---------- TASK MATERIAL

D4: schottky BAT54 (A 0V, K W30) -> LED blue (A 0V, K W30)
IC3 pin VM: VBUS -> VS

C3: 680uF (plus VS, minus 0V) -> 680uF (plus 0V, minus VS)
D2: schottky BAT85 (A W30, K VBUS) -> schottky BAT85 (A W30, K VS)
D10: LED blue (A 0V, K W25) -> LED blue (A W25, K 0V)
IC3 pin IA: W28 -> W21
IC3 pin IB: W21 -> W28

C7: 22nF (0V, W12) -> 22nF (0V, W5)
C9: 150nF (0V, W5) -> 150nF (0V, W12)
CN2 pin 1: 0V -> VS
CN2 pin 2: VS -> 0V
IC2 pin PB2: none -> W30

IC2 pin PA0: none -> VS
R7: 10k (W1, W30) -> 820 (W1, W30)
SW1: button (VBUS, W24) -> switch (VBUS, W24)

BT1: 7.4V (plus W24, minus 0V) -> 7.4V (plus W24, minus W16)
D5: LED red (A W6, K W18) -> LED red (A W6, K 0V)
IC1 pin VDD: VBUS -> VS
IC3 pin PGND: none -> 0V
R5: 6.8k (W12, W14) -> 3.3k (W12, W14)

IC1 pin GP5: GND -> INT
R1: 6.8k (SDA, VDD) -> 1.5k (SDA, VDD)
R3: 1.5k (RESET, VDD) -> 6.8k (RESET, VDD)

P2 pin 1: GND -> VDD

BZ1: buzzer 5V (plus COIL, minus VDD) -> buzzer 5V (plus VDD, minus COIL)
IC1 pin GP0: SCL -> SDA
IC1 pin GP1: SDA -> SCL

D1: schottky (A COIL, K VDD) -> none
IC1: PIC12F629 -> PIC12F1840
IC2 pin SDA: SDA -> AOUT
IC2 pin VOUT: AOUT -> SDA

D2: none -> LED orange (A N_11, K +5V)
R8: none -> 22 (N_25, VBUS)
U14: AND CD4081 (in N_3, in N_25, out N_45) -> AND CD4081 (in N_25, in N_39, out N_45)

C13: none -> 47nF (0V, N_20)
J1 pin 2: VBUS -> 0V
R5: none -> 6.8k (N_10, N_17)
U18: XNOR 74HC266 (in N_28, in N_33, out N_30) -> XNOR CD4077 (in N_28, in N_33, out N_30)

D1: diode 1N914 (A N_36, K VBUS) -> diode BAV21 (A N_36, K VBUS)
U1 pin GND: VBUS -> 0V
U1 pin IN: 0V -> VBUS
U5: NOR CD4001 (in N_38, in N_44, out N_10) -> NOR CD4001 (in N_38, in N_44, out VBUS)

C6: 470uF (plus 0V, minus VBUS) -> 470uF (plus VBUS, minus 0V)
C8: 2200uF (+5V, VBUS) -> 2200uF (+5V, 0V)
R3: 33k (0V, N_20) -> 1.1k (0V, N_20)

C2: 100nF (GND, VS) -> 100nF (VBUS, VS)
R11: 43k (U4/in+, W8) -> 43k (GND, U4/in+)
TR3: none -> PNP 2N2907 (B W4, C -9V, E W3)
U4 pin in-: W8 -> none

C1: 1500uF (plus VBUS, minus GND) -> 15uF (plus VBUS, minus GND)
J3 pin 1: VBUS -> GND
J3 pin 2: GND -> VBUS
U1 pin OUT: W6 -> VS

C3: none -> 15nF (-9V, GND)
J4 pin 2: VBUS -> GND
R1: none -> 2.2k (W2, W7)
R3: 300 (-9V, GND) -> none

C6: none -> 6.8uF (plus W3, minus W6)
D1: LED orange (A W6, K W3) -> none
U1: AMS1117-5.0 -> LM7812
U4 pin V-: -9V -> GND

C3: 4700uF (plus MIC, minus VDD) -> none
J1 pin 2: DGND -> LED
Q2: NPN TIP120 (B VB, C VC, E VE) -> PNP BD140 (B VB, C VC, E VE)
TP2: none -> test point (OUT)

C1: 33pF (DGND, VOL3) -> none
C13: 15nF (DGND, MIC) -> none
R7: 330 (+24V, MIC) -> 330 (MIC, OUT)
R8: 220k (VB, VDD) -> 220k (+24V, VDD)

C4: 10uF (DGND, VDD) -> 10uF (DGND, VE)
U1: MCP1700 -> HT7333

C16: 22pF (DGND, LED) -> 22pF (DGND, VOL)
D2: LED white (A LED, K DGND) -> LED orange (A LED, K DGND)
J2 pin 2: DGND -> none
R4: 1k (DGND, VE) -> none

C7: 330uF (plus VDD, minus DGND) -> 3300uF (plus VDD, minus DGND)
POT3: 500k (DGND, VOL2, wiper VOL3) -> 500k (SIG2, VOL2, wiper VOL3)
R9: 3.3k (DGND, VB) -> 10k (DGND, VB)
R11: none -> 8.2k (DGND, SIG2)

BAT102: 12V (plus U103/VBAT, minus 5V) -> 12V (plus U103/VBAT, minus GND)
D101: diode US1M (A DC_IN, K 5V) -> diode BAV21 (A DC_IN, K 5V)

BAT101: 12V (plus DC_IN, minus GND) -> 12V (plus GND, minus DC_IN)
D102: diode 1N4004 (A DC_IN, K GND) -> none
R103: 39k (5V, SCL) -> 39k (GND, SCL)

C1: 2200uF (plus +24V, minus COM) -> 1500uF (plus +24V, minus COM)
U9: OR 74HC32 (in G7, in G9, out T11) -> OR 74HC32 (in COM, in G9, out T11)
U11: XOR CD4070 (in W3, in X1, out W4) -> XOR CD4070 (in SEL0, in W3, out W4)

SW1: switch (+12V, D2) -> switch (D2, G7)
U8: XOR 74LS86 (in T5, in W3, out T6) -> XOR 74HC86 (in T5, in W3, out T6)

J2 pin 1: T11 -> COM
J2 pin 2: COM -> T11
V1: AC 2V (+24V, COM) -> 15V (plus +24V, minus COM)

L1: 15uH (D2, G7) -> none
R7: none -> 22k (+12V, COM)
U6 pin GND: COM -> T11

--------------------

## WORK TO BE COMPLETED:
Of the entries above, repeat exactly the lines from the line with "D2: schottky BAT85" through the line with "U1 pin GND: VBUS -> 0V", both of them included.

## SOLVED PROBLEM:
D2: schottky BAT85 (A W30, K VBUS) -> schottky BAT85 (A W30, K VS)
D10: LED blue (A 0V, K W25) -> LED blue (A W25, K 0V)
IC3 pin IA: W28 -> W21
IC3 pin IB: W21 -> W28

C7: 22nF (0V, W12) -> 22nF (0V, W5)
C9: 150nF (0V, W5) -> 150nF (0V, W12)
CN2 pin 1: 0V -> VS
CN2 pin 2: VS -> 0V
IC2 pin PB2: none -> W30

IC2 pin PA0: none -> VS
R7: 10k (W1, W30) -> 820 (W1, W30)
SW1: button (VBUS, W24) -> switch (VBUS, W24)

BT1: 7.4V (plus W24, minus 0V) -> 7.4V (plus W24, minus W16)
D5: LED red (A W6, K W18) -> LED red (A W6, K 0V)
IC1 pin VDD: VBUS -> VS
IC3 pin PGND: none -> 0V
R5: 6.8k (W12, W14) -> 3.3k (W12, W14)

IC1 pin GP5: GND -> INT
R1: 6.8k (SDA, VDD) -> 1.5k (SDA, VDD)
R3: 1.5k (RESET, VDD) -> 6.8k (RESET, VDD)

P2 pin 1: GND -> VDD

BZ1: buzzer 5V (plus COIL, minus VDD) -> buzzer 5V (plus VDD, minus COIL)
IC1 pin GP0: SCL -> SDA
IC1 pin GP1: SDA -> SCL

D1: schottky (A COIL, K VDD) -> none
IC1: PIC12F629 -> PIC12F1840
IC2 pin SDA: SDA -> AOUT
IC2 pin VOUT: AOUT -> SDA

D2: none -> LED orange (A N_11, K +5V)
R8: none -> 22 (N_25, VBUS)
U14: AND CD4081 (in N_3, in N_25, out N_45) -> AND CD4081 (in N_25, in N_39, out N_45)

C13: none -> 47nF (0V, N_20)
J1 pin 2: VBUS -> 0V
R5: none -> 6.8k (N_10, N_17)
U18: XNOR 74HC266 (in N_28, in N_33, out N_30) -> XNOR CD4077 (in N_28, in N_33, out N_30)

D1: diode 1N914 (A N_36, K VBUS) -> diode BAV21 (A N_36, K VBUS)
U1 pin GND: VBUS -> 0V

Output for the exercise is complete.